The data:
====================
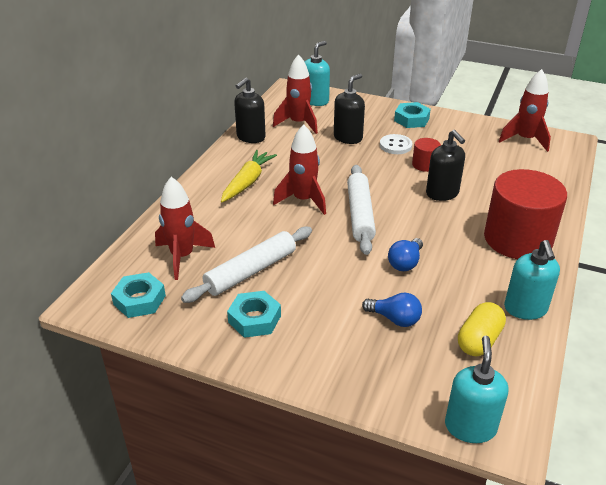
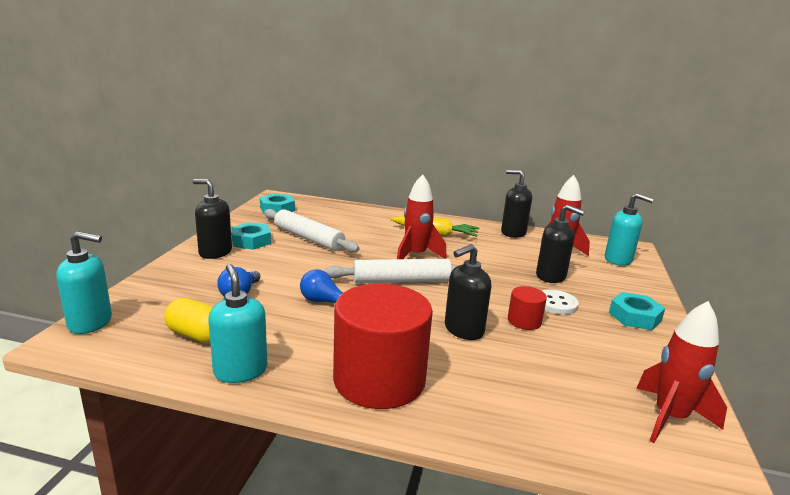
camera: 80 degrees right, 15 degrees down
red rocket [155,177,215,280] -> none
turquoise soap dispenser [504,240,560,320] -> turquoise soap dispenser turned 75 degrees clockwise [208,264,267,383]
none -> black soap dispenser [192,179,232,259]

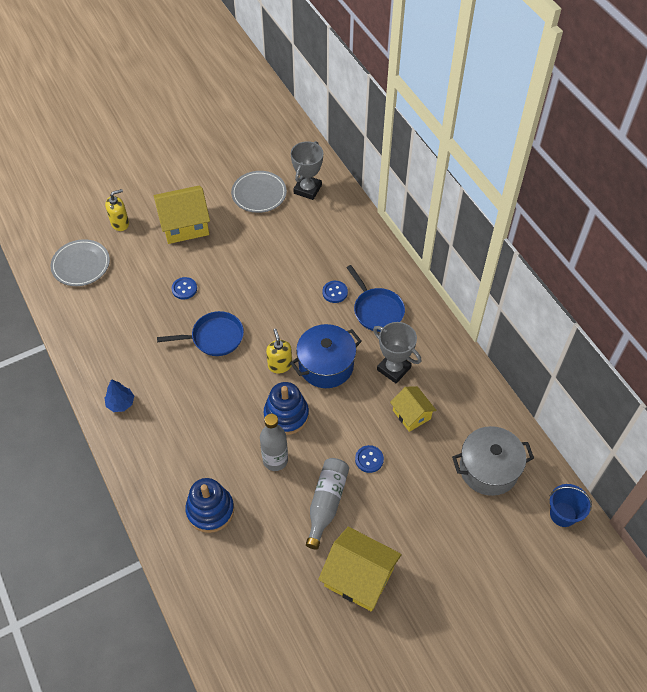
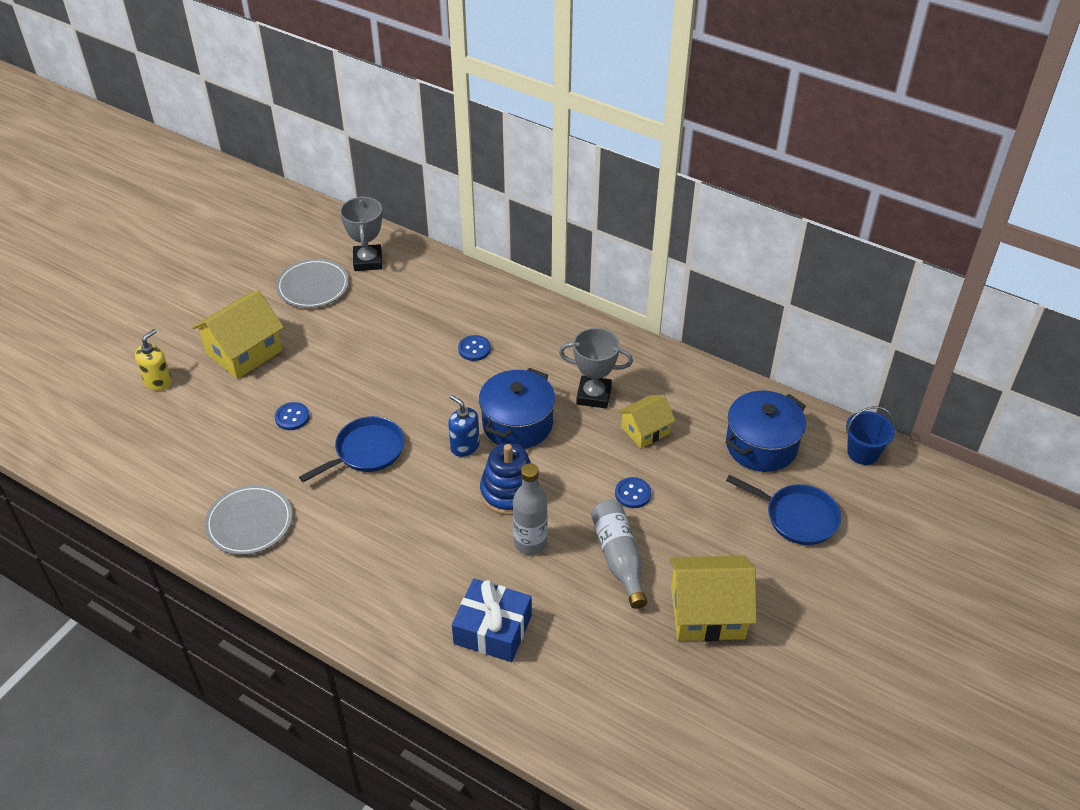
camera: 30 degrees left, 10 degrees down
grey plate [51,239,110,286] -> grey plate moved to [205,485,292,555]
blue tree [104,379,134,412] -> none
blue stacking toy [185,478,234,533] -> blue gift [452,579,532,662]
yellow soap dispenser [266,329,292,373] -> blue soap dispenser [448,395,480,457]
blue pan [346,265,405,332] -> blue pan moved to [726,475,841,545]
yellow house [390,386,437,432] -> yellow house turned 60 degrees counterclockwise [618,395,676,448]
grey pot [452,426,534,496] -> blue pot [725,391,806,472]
====================
Your instructions: Set down the entries above exactly; no pictures belong in the copy.

Answer box:
camera: 80 degrees right, 15 degrees down
red rocket [155,177,215,280] -> none
turquoise soap dispenser [504,240,560,320] -> turquoise soap dispenser turned 75 degrees clockwise [208,264,267,383]
none -> black soap dispenser [192,179,232,259]

camera: 30 degrees left, 10 degrees down
grey plate [51,239,110,286] -> grey plate moved to [205,485,292,555]
blue tree [104,379,134,412] -> none
blue stacking toy [185,478,234,533] -> blue gift [452,579,532,662]
yellow soap dispenser [266,329,292,373] -> blue soap dispenser [448,395,480,457]
blue pan [346,265,405,332] -> blue pan moved to [726,475,841,545]
yellow house [390,386,437,432] -> yellow house turned 60 degrees counterclockwise [618,395,676,448]
grey pot [452,426,534,496] -> blue pot [725,391,806,472]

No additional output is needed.